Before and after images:
____________

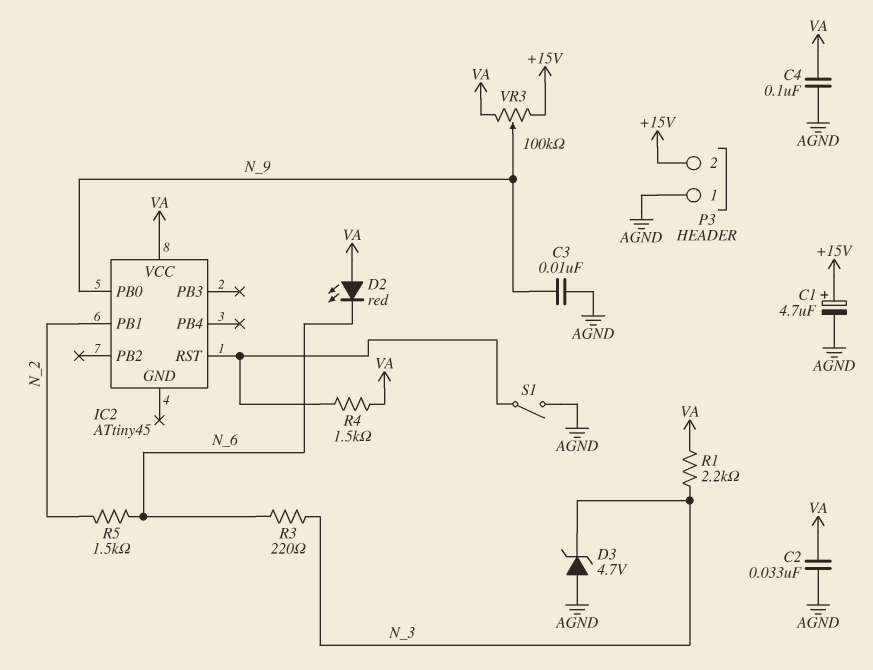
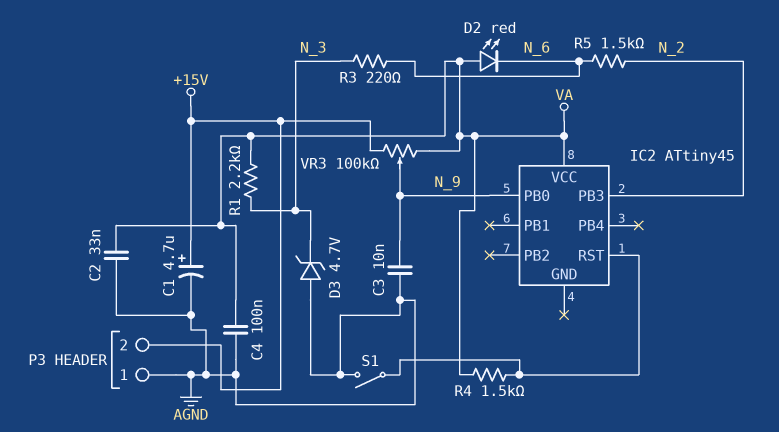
IC2 pin PB1: N_2 -> none
IC2 pin PB3: none -> N_2

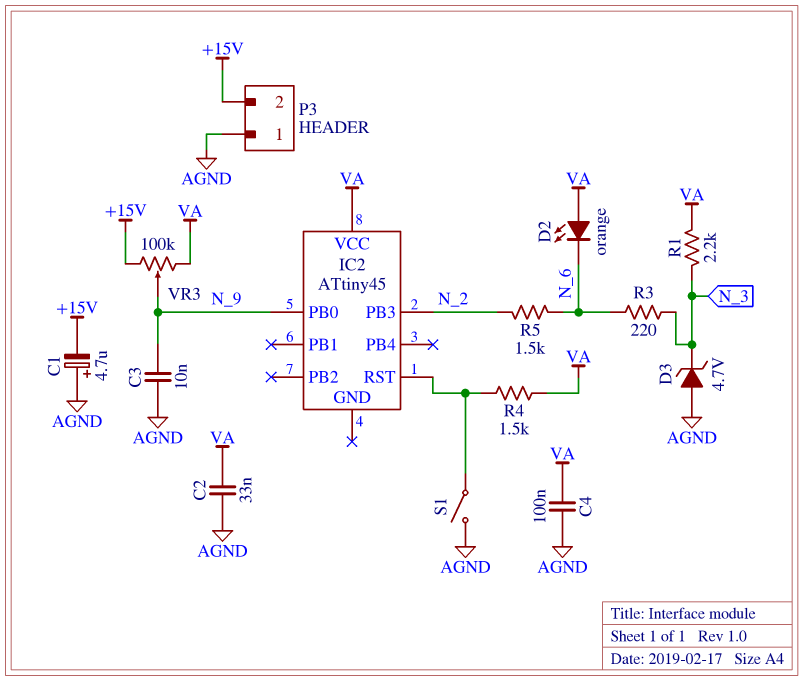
C1: 4.7uF (plus +15V, minus AGND) -> 4.7uF (plus AGND, minus +15V)
D2: LED red (A VA, K N_6) -> LED orange (A VA, K N_6)

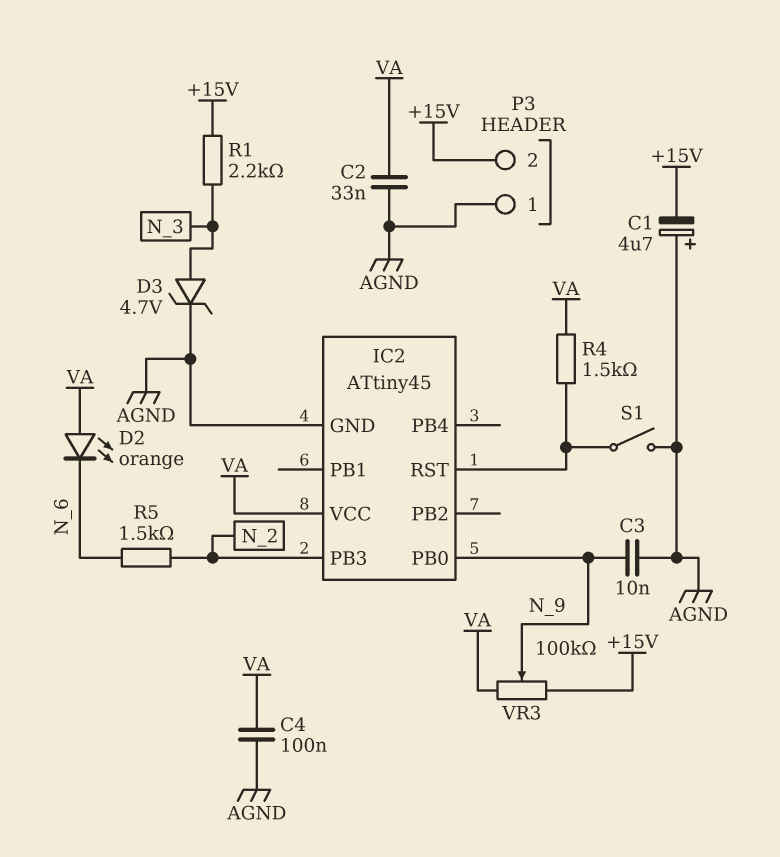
D3: zener 4.7V (A AGND, K N_3) -> zener 4.7V (A N_3, K AGND)
IC2 pin GND: none -> AGND
R1: 2.2k (N_3, VA) -> 2.2k (+15V, N_3)
R3: 220 (N_3, N_6) -> none

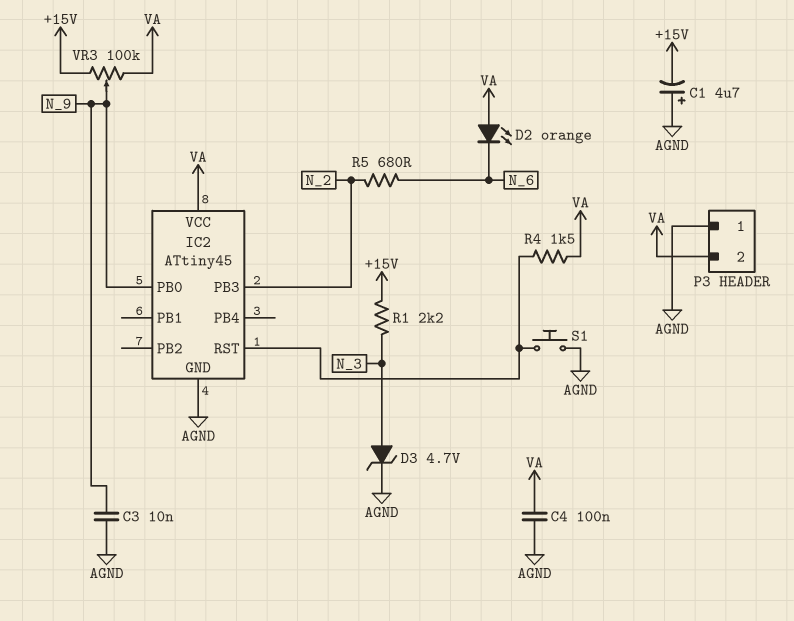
C2: 33nF (AGND, VA) -> none
P3 pin 2: +15V -> VA
R5: 1.5k (N_2, N_6) -> 680 (N_2, N_6)
S1: switch (AGND, IC2/RST) -> button (AGND, IC2/RST)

____________

Transcribe all records verbatim, no pictures.

IC2 pin PB1: N_2 -> none
IC2 pin PB3: none -> N_2

C1: 4.7uF (plus +15V, minus AGND) -> 4.7uF (plus AGND, minus +15V)
D2: LED red (A VA, K N_6) -> LED orange (A VA, K N_6)

D3: zener 4.7V (A AGND, K N_3) -> zener 4.7V (A N_3, K AGND)
IC2 pin GND: none -> AGND
R1: 2.2k (N_3, VA) -> 2.2k (+15V, N_3)
R3: 220 (N_3, N_6) -> none

C2: 33nF (AGND, VA) -> none
P3 pin 2: +15V -> VA
R5: 1.5k (N_2, N_6) -> 680 (N_2, N_6)
S1: switch (AGND, IC2/RST) -> button (AGND, IC2/RST)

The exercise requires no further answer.